INFORMATION:

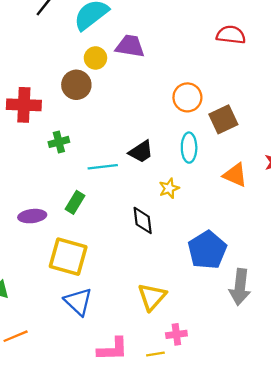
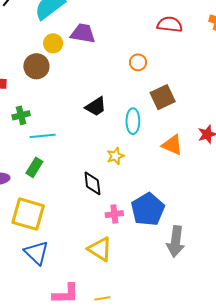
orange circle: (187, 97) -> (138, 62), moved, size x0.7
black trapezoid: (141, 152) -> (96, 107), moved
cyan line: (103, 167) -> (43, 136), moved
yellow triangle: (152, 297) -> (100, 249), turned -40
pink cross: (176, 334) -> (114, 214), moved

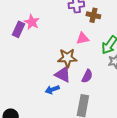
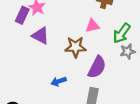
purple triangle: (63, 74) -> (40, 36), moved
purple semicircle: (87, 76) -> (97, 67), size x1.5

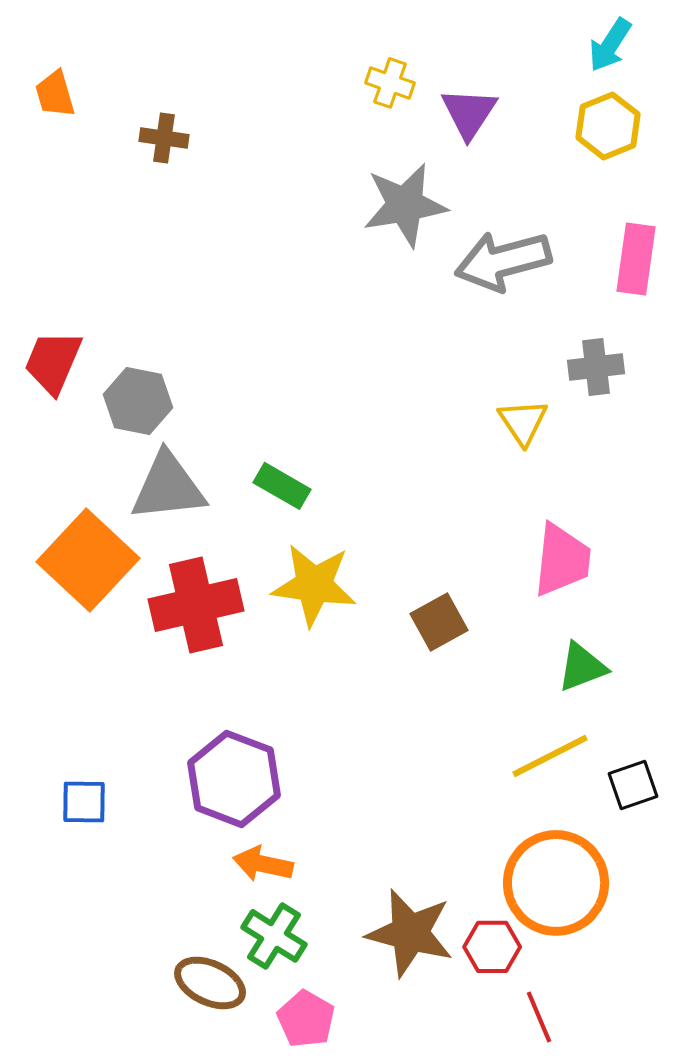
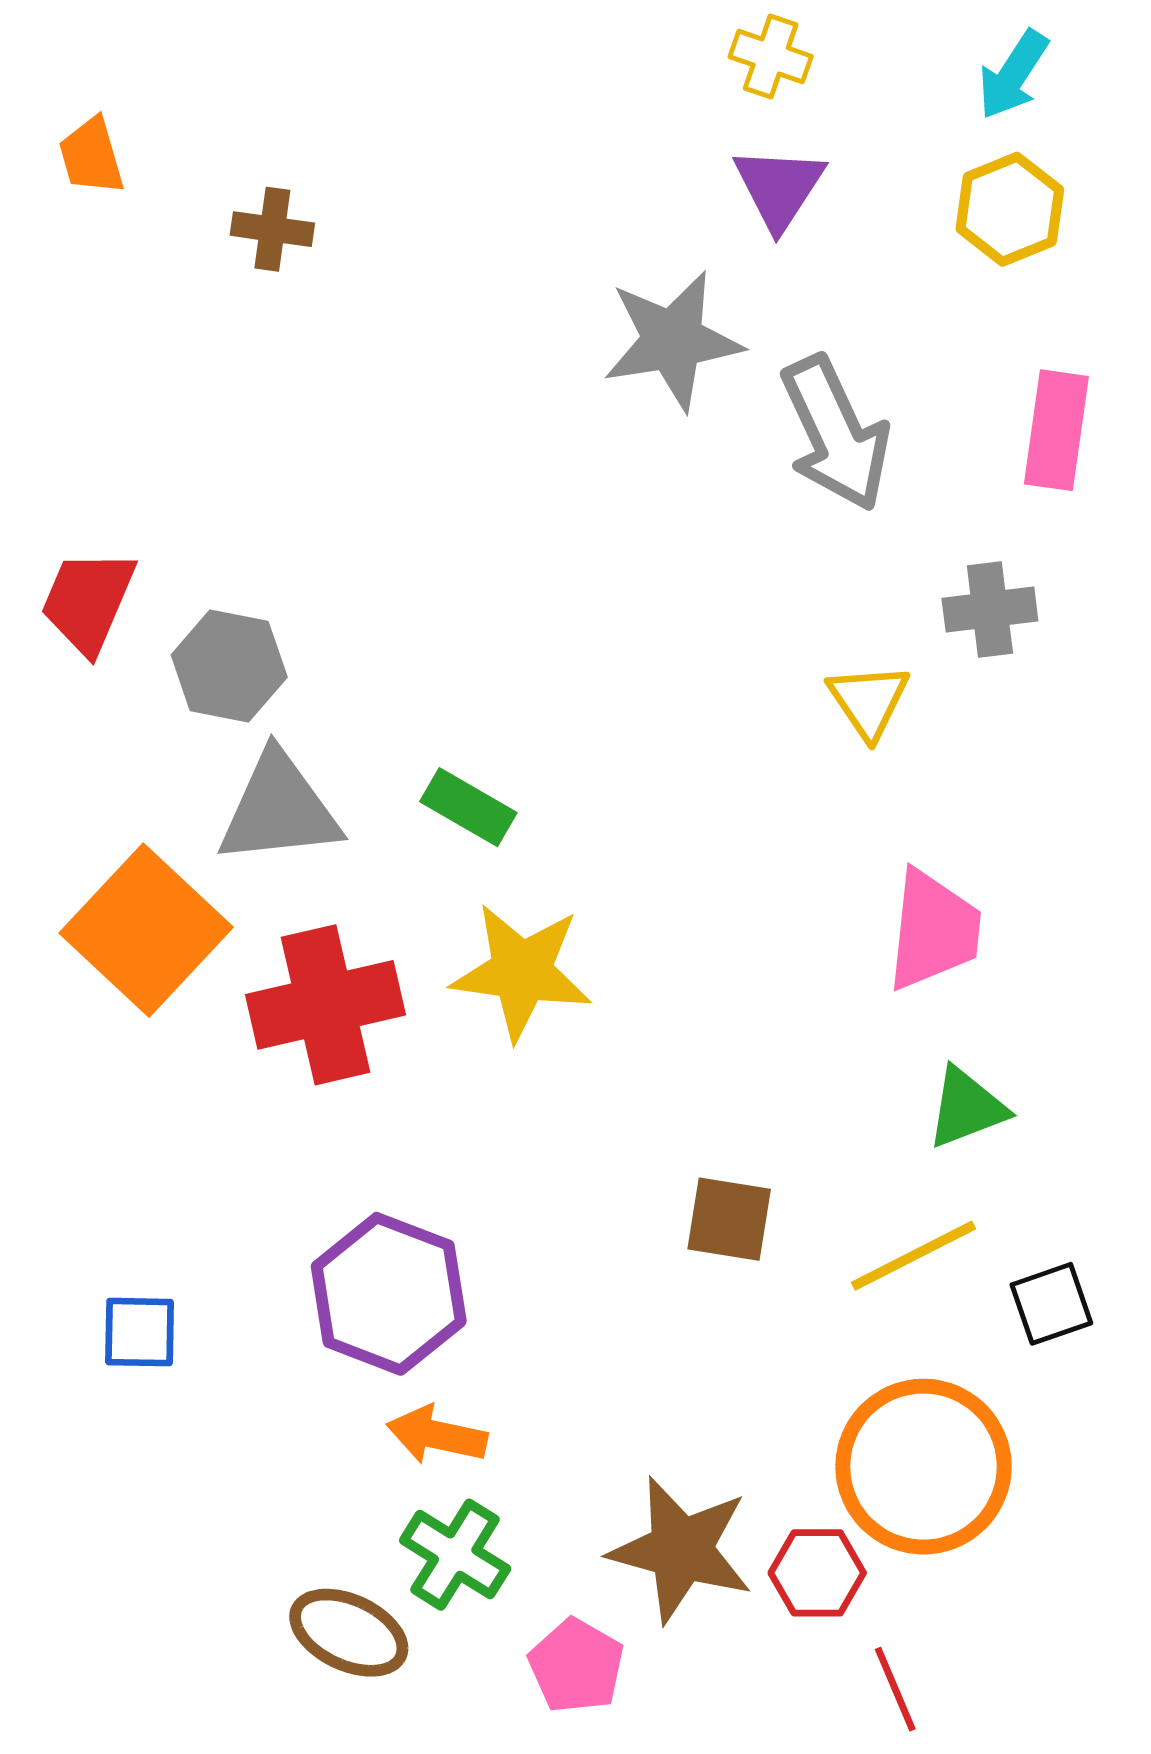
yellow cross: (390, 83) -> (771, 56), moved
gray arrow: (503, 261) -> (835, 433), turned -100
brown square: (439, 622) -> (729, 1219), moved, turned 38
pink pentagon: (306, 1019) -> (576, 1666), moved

PROBLEM REQUIREMENTS: A single figure is the answer: the number of lines in the listing where "purple" occurs.

SOLUTION TO THIS TASK: 2